Provided records Start Marker

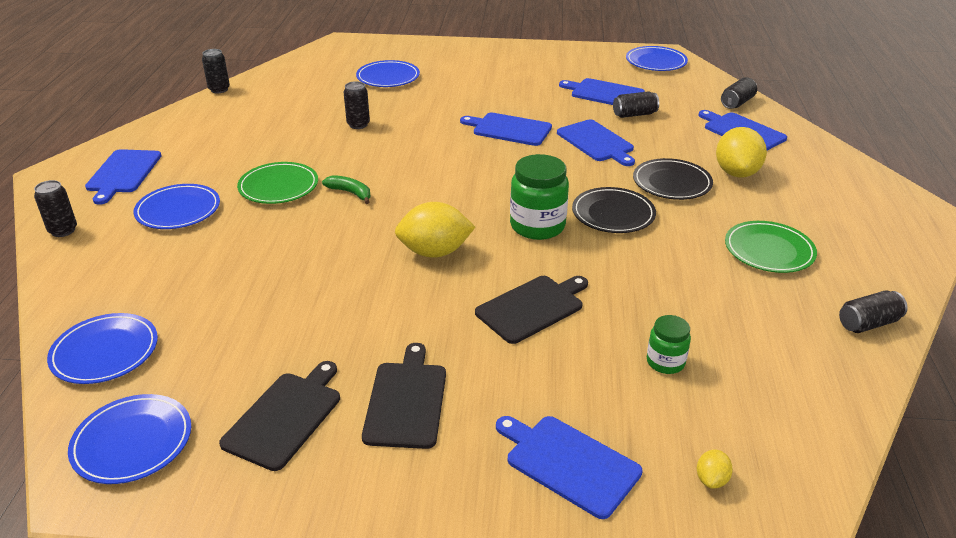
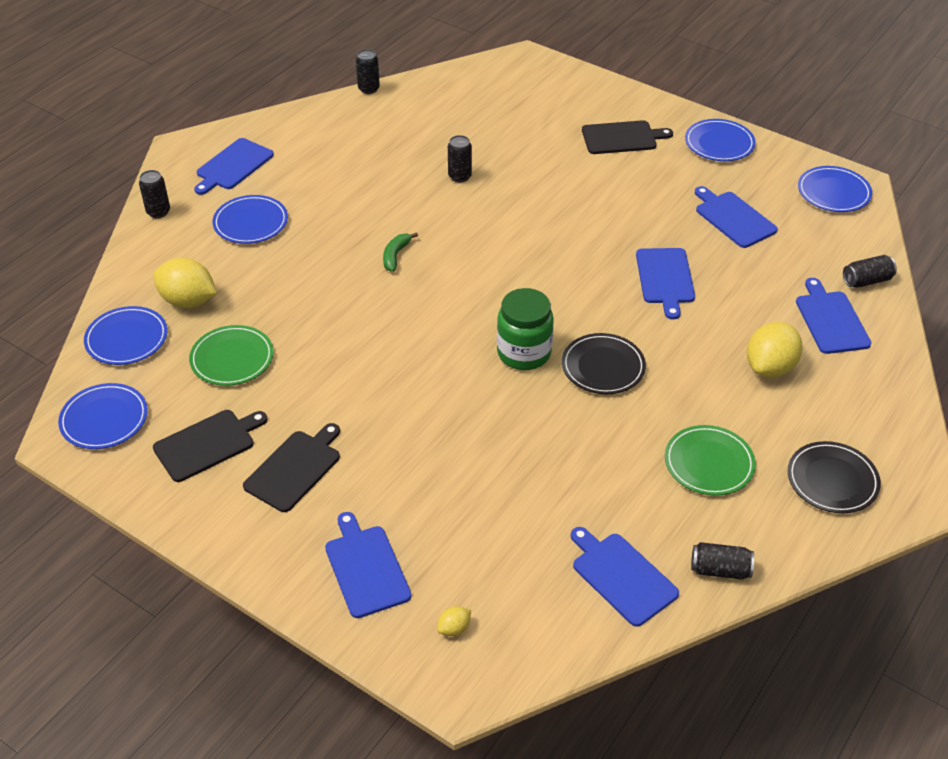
camera: 30 degrees right, 10 degrees up
(278, 186) = (343, 226): green plate -> green plate (232, 358)
(350, 193) = (395, 255): green banana -> green banana turned 135 degrees counterclockwise
(388, 77) = (532, 123): blue plate -> blue plate (719, 143)
(435, 252) = (417, 345): yellow lemon -> yellow lemon (188, 301)
(509, 129) = (594, 232): blue cutting board -> blue cutting board (621, 576)
(532, 307) = (450, 431): black cutting board -> black cutting board (622, 138)
(634, 114) = (737, 257): black can -> none
(665, 362) = (510, 525): green jar -> none
(672, 183) = (692, 354): black plate -> black plate (832, 480)

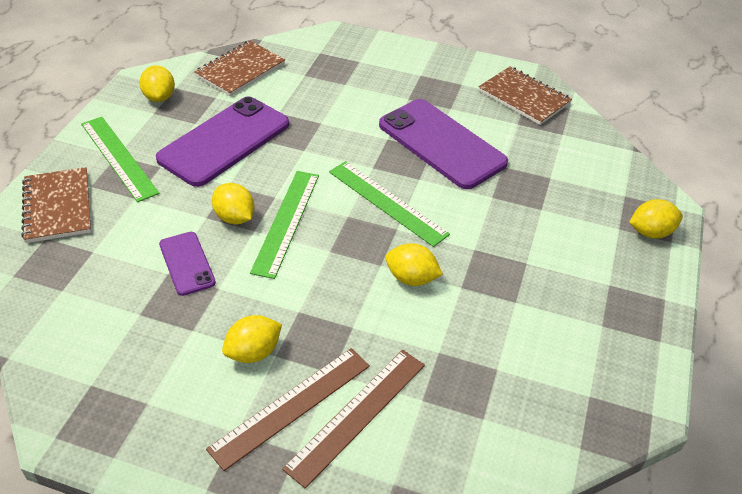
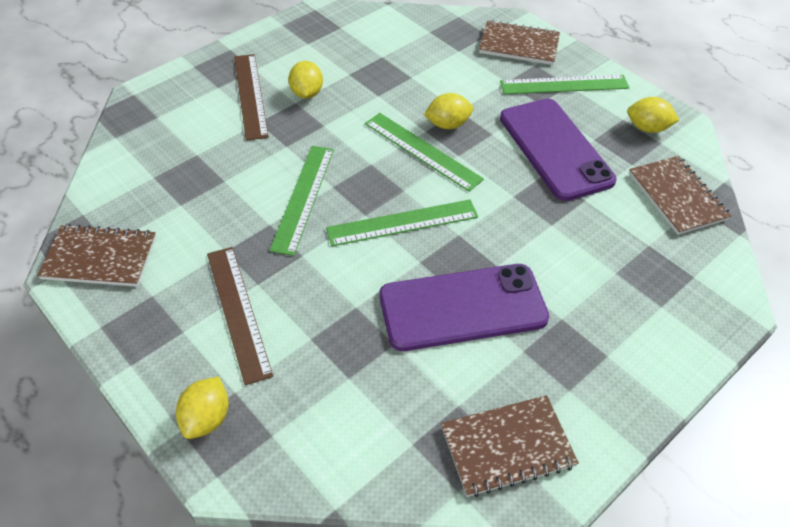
camera: 120 degrees right, 5 degrees up
(187, 263) = (414, 87): purple phone -> none
(357, 414) = (216, 120): brown ruler -> brown ruler (238, 312)
(411, 278) = (303, 198): yellow lemon -> green ruler
(608, 391) = (100, 258): none -> brown notebook

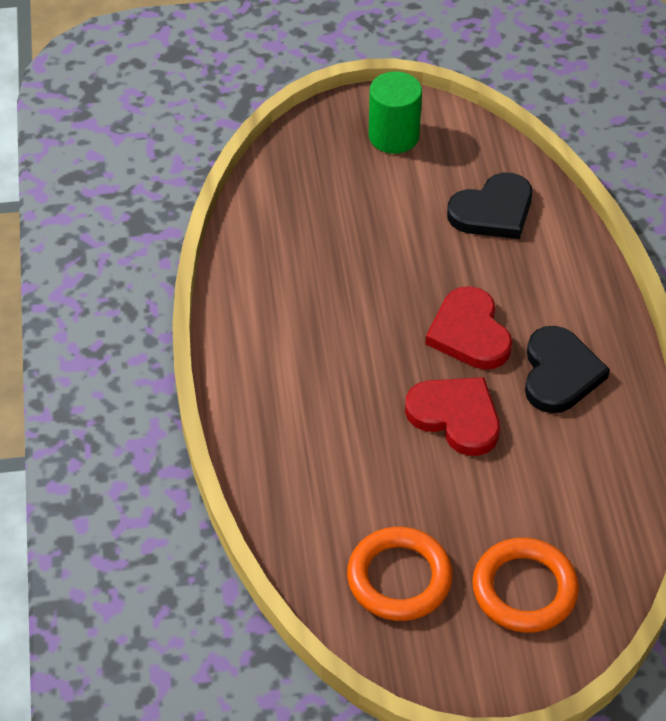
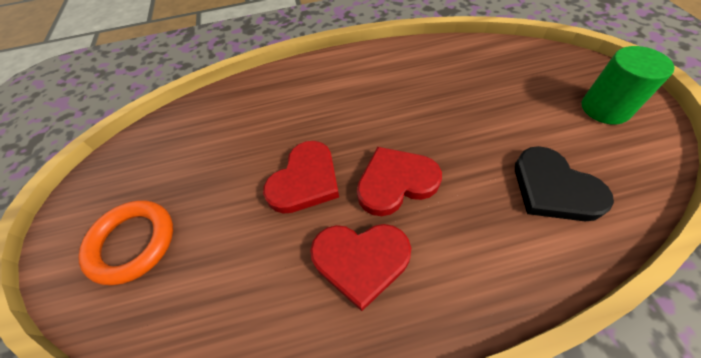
camera: 90 degrees right, 5 degrees up
(399, 578) = (165, 160): orange ring -> none
(559, 373) = (361, 261): black heart -> red heart

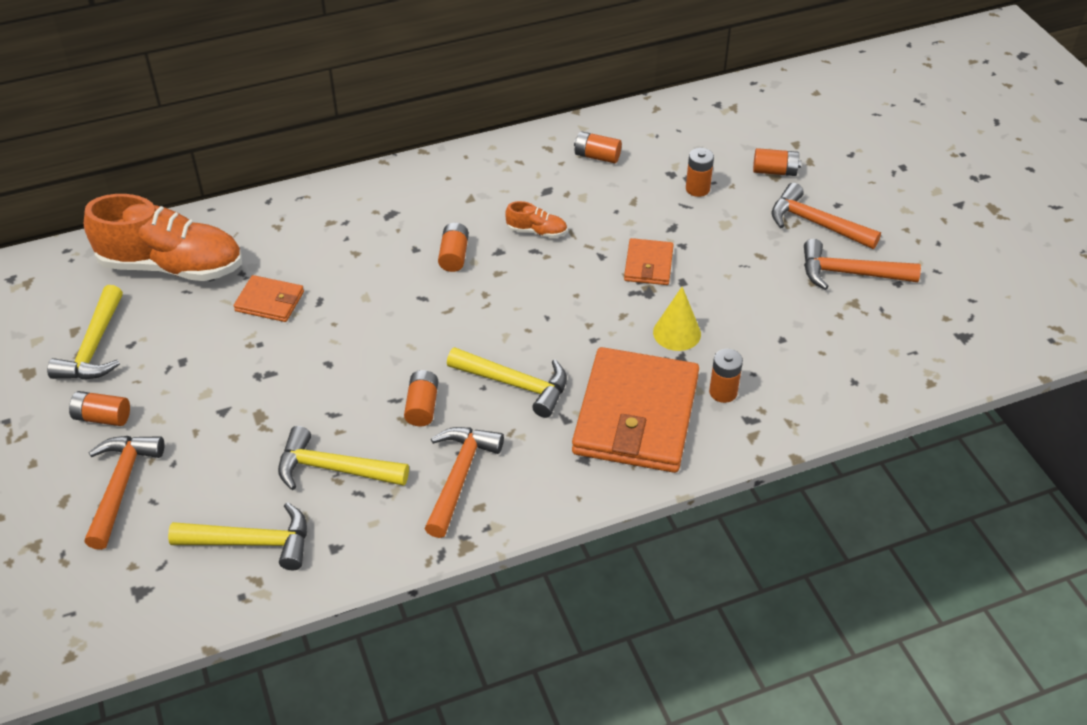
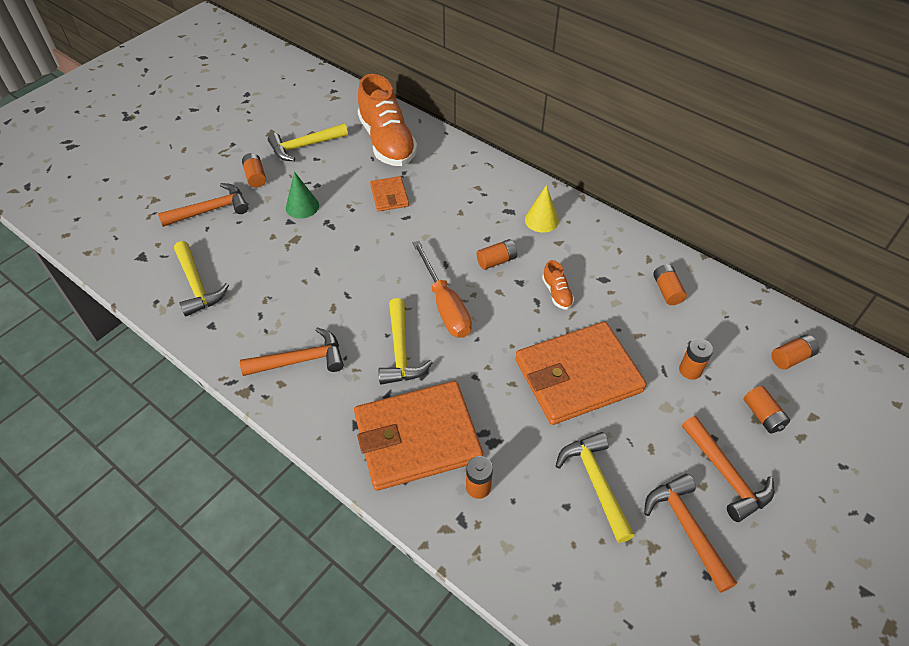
camera: 60 degrees right, 5 degrees up
(208, 389) = (302, 206): none -> green cone
(334, 469) = (272, 294): yellow hammer -> yellow hammer (595, 482)
(422, 406) = (349, 311): orange battery -> orange battery (791, 358)
(481, 323) = (445, 305): none -> orange screwdriver
(648, 264) = (578, 376): orange wallet -> orange wallet, size x2.14
(677, 333) = (519, 427): yellow cone -> yellow cone (541, 220)
(816, 223) = (726, 475): orange hammer -> orange hammer turned 150 degrees clockwise

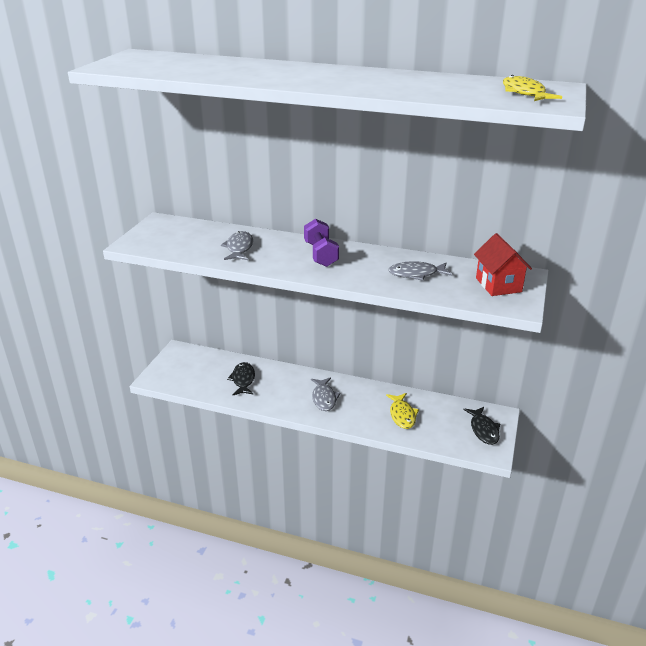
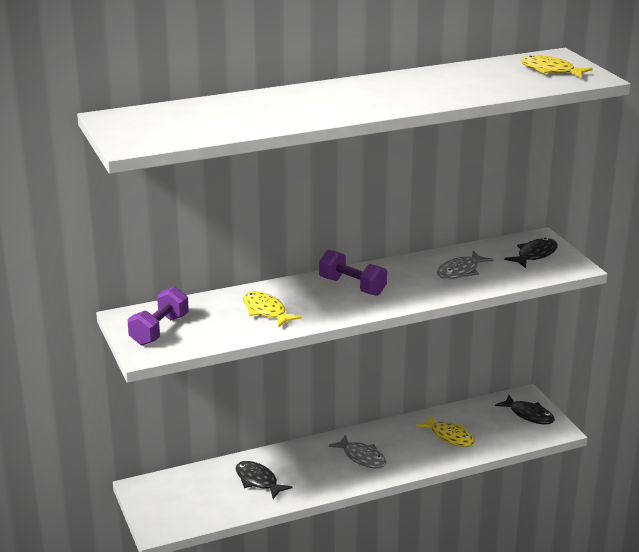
camera: 40 degrees left, 5 degrees down
(162, 234) = (159, 330): none -> purple dumbbell
(239, 248) = (266, 311): grey fish -> yellow fish
(498, 285) = (534, 255): red house -> black fish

Provided records End Marker

**What needs to be done**
Please count how many lines of the material above include the string "camera", then give that number alone.

**Response to the exercise**
5